__What is needed__
Transcribe the whole listing without a single picture.

__Given data__

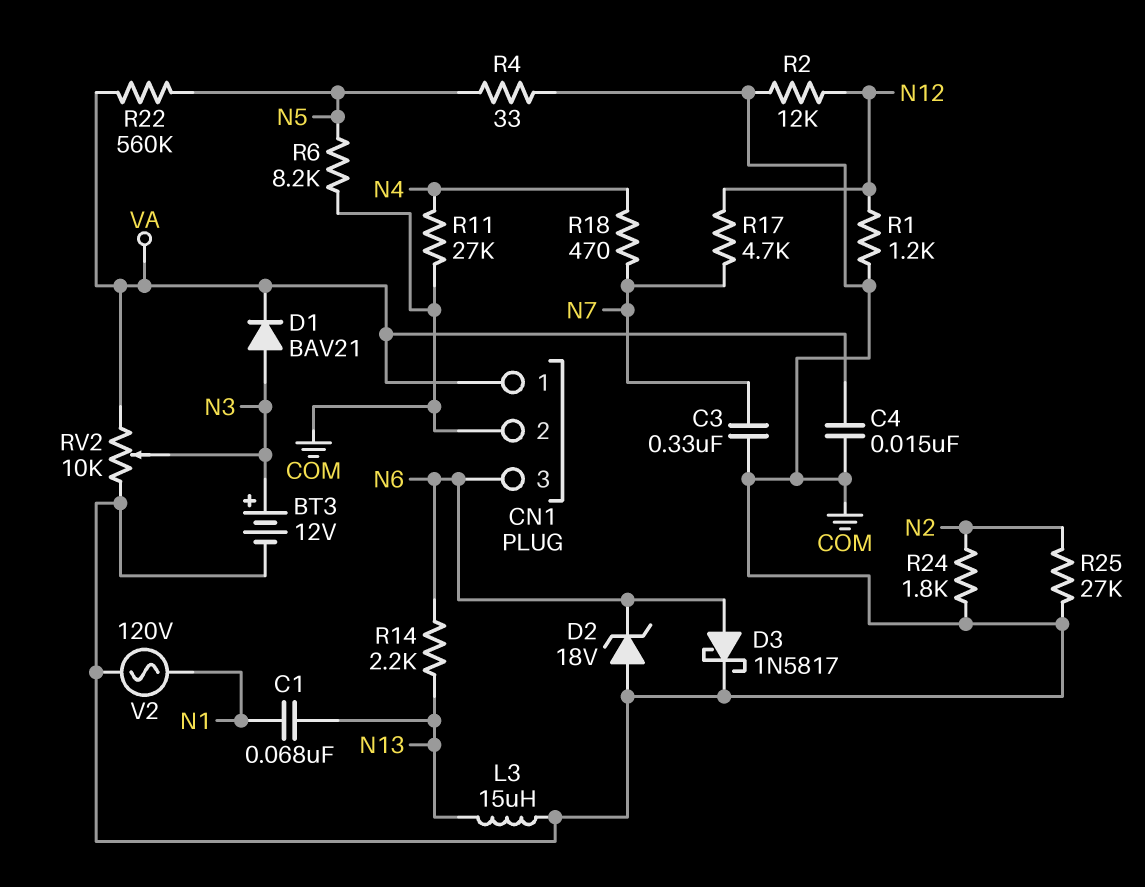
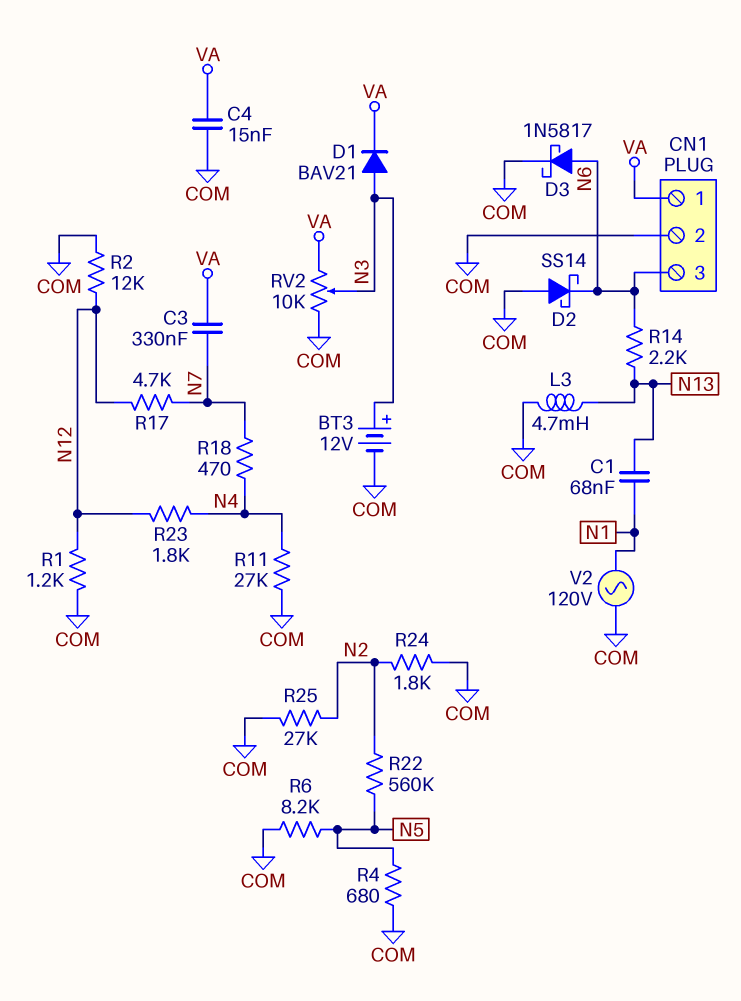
C3: 330nF (COM, N7) -> 330nF (N7, VA)
D2: zener 18V (A COM, K N6) -> schottky SS14 (A COM, K N6)
L3: 15uH (COM, N13) -> 4.7mH (COM, N13)
R4: 33 (COM, N5) -> 680 (COM, N5)
R22: 560k (N5, VA) -> 560k (N2, N5)
R23: none -> 1.8k (N4, N12)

__Solution to this problem__
C3: 330nF (COM, N7) -> 330nF (N7, VA)
D2: zener 18V (A COM, K N6) -> schottky SS14 (A COM, K N6)
L3: 15uH (COM, N13) -> 4.7mH (COM, N13)
R4: 33 (COM, N5) -> 680 (COM, N5)
R22: 560k (N5, VA) -> 560k (N2, N5)
R23: none -> 1.8k (N4, N12)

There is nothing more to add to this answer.